* **WORK TO COMPLETE**
Repeat the listing below word for word, every line from the first to the last.

(MATERIAL SUPPLIED)

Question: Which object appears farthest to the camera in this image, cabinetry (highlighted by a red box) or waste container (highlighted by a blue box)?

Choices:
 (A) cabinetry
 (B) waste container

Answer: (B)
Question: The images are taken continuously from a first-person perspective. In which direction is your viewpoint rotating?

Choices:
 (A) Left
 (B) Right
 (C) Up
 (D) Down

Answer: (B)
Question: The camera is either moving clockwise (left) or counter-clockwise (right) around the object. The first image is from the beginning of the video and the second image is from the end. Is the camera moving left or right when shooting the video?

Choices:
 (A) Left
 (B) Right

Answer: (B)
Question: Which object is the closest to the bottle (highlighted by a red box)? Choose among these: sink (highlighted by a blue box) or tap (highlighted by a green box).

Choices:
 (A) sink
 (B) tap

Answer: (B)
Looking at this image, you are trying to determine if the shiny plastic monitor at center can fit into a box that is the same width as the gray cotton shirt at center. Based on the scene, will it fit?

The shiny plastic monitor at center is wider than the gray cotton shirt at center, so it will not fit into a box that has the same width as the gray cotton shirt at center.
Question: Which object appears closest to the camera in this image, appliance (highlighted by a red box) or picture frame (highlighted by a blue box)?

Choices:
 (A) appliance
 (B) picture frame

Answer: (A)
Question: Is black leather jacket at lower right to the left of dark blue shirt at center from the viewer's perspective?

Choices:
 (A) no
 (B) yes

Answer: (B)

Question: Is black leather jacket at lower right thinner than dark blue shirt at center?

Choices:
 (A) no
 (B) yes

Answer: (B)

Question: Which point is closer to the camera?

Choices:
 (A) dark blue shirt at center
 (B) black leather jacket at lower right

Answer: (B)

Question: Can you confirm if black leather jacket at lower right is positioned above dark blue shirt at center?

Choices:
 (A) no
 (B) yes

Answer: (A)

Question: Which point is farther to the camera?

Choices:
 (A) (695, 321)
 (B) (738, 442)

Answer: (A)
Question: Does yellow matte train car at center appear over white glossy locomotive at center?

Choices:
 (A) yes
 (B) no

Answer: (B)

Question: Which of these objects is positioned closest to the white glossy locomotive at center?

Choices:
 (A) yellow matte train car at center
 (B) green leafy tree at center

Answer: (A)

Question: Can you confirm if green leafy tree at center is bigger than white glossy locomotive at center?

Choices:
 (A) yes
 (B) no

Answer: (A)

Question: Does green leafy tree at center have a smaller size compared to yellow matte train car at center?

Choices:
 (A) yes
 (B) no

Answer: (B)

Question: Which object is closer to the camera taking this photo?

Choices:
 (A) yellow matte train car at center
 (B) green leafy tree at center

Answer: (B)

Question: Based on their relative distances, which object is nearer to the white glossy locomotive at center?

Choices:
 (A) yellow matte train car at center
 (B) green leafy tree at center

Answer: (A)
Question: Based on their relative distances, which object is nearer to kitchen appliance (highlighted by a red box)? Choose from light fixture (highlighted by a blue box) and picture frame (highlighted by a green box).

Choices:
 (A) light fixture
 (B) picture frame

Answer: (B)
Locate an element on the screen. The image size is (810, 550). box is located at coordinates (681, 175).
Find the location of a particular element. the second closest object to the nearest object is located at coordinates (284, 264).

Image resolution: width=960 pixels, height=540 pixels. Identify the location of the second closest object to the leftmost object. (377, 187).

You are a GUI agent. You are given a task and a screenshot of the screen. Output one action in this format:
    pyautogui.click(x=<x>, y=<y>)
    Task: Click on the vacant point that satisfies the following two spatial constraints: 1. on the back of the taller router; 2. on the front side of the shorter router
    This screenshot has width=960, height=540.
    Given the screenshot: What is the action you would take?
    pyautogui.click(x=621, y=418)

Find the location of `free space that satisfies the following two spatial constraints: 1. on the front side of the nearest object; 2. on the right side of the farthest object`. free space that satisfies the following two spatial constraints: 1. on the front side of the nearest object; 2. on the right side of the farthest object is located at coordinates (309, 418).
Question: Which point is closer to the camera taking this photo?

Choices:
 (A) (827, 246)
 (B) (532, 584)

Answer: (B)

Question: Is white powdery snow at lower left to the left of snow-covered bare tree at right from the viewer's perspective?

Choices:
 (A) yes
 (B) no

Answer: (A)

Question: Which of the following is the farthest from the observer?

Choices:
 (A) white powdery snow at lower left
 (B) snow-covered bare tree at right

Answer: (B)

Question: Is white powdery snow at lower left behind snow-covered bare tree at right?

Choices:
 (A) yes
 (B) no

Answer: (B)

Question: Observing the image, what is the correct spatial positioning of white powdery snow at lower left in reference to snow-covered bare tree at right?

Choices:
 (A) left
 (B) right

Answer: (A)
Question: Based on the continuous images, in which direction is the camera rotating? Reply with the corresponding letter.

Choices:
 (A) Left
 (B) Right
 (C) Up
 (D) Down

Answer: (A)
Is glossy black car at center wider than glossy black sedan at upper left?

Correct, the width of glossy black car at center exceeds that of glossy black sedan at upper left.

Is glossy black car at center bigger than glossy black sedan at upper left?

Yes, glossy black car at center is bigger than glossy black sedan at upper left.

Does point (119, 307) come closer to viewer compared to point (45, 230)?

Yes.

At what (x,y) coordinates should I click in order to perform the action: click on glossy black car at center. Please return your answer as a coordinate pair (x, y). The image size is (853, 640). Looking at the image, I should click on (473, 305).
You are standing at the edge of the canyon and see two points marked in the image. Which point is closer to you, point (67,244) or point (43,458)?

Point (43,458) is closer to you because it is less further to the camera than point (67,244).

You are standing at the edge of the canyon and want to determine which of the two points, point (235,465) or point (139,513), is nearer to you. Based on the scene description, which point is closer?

(End MATERIAL SUPPLIED)

* **WRITTEN RESPONSE**
Question: Which object appears farthest to the camera in this image, cabinetry (highlighted by a red box) or waste container (highlighted by a blue box)?

Choices:
 (A) cabinetry
 (B) waste container

Answer: (B)
Question: The images are taken continuously from a first-person perspective. In which direction is your viewpoint rotating?

Choices:
 (A) Left
 (B) Right
 (C) Up
 (D) Down

Answer: (B)
Question: The camera is either moving clockwise (left) or counter-clockwise (right) around the object. The first image is from the beginning of the video and the second image is from the end. Is the camera moving left or right when shooting the video?

Choices:
 (A) Left
 (B) Right

Answer: (B)
Question: Which object is the closest to the bottle (highlighted by a red box)? Choose among these: sink (highlighted by a blue box) or tap (highlighted by a green box).

Choices:
 (A) sink
 (B) tap

Answer: (B)
Looking at this image, you are trying to determine if the shiny plastic monitor at center can fit into a box that is the same width as the gray cotton shirt at center. Based on the scene, will it fit?

The shiny plastic monitor at center is wider than the gray cotton shirt at center, so it will not fit into a box that has the same width as the gray cotton shirt at center.
Question: Which object appears closest to the camera in this image, appliance (highlighted by a red box) or picture frame (highlighted by a blue box)?

Choices:
 (A) appliance
 (B) picture frame

Answer: (A)
Question: Is black leather jacket at lower right to the left of dark blue shirt at center from the viewer's perspective?

Choices:
 (A) no
 (B) yes

Answer: (B)

Question: Is black leather jacket at lower right thinner than dark blue shirt at center?

Choices:
 (A) no
 (B) yes

Answer: (B)

Question: Which point is closer to the camera?

Choices:
 (A) dark blue shirt at center
 (B) black leather jacket at lower right

Answer: (B)

Question: Can you confirm if black leather jacket at lower right is positioned above dark blue shirt at center?

Choices:
 (A) no
 (B) yes

Answer: (A)

Question: Which point is farther to the camera?

Choices:
 (A) (695, 321)
 (B) (738, 442)

Answer: (A)
Question: Does yellow matte train car at center appear over white glossy locomotive at center?

Choices:
 (A) yes
 (B) no

Answer: (B)

Question: Which of these objects is positioned closest to the white glossy locomotive at center?

Choices:
 (A) yellow matte train car at center
 (B) green leafy tree at center

Answer: (A)

Question: Can you confirm if green leafy tree at center is bigger than white glossy locomotive at center?

Choices:
 (A) yes
 (B) no

Answer: (A)

Question: Does green leafy tree at center have a smaller size compared to yellow matte train car at center?

Choices:
 (A) yes
 (B) no

Answer: (B)

Question: Which object is closer to the camera taking this photo?

Choices:
 (A) yellow matte train car at center
 (B) green leafy tree at center

Answer: (B)

Question: Based on their relative distances, which object is nearer to the white glossy locomotive at center?

Choices:
 (A) yellow matte train car at center
 (B) green leafy tree at center

Answer: (A)
Question: Based on their relative distances, which object is nearer to kitchen appliance (highlighted by a red box)? Choose from light fixture (highlighted by a blue box) and picture frame (highlighted by a green box).

Choices:
 (A) light fixture
 (B) picture frame

Answer: (B)
Locate an element on the screen. The image size is (810, 550). box is located at coordinates (681, 175).
Find the location of a particular element. the second closest object to the nearest object is located at coordinates (284, 264).

Image resolution: width=960 pixels, height=540 pixels. Identify the location of the second closest object to the leftmost object. (377, 187).

You are a GUI agent. You are given a task and a screenshot of the screen. Output one action in this format:
    pyautogui.click(x=<x>, y=<y>)
    Task: Click on the vacant point that satisfies the following two spatial constraints: 1. on the back of the taller router; 2. on the front side of the shorter router
    This screenshot has width=960, height=540.
    Given the screenshot: What is the action you would take?
    pyautogui.click(x=621, y=418)

Find the location of `free space that satisfies the following two spatial constraints: 1. on the front side of the nearest object; 2. on the right side of the farthest object`. free space that satisfies the following two spatial constraints: 1. on the front side of the nearest object; 2. on the right side of the farthest object is located at coordinates (309, 418).
Question: Which point is closer to the camera taking this photo?

Choices:
 (A) (827, 246)
 (B) (532, 584)

Answer: (B)

Question: Is white powdery snow at lower left to the left of snow-covered bare tree at right from the viewer's perspective?

Choices:
 (A) yes
 (B) no

Answer: (A)

Question: Which of the following is the farthest from the observer?

Choices:
 (A) white powdery snow at lower left
 (B) snow-covered bare tree at right

Answer: (B)

Question: Is white powdery snow at lower left behind snow-covered bare tree at right?

Choices:
 (A) yes
 (B) no

Answer: (B)

Question: Observing the image, what is the correct spatial positioning of white powdery snow at lower left in reference to snow-covered bare tree at right?

Choices:
 (A) left
 (B) right

Answer: (A)
Question: Based on the continuous images, in which direction is the camera rotating? Reply with the corresponding letter.

Choices:
 (A) Left
 (B) Right
 (C) Up
 (D) Down

Answer: (A)
Is glossy black car at center wider than glossy black sedan at upper left?

Correct, the width of glossy black car at center exceeds that of glossy black sedan at upper left.

Is glossy black car at center bigger than glossy black sedan at upper left?

Yes, glossy black car at center is bigger than glossy black sedan at upper left.

Does point (119, 307) come closer to viewer compared to point (45, 230)?

Yes.

At what (x,y) coordinates should I click in order to perform the action: click on glossy black car at center. Please return your answer as a coordinate pair (x, y). The image size is (853, 640). Looking at the image, I should click on (473, 305).
You are standing at the edge of the canyon and see two points marked in the image. Which point is closer to you, point (67,244) or point (43,458)?

Point (43,458) is closer to you because it is less further to the camera than point (67,244).

You are standing at the edge of the canyon and want to determine which of the two points, point (235,465) or point (139,513), is nearer to you. Based on the scene description, which point is closer?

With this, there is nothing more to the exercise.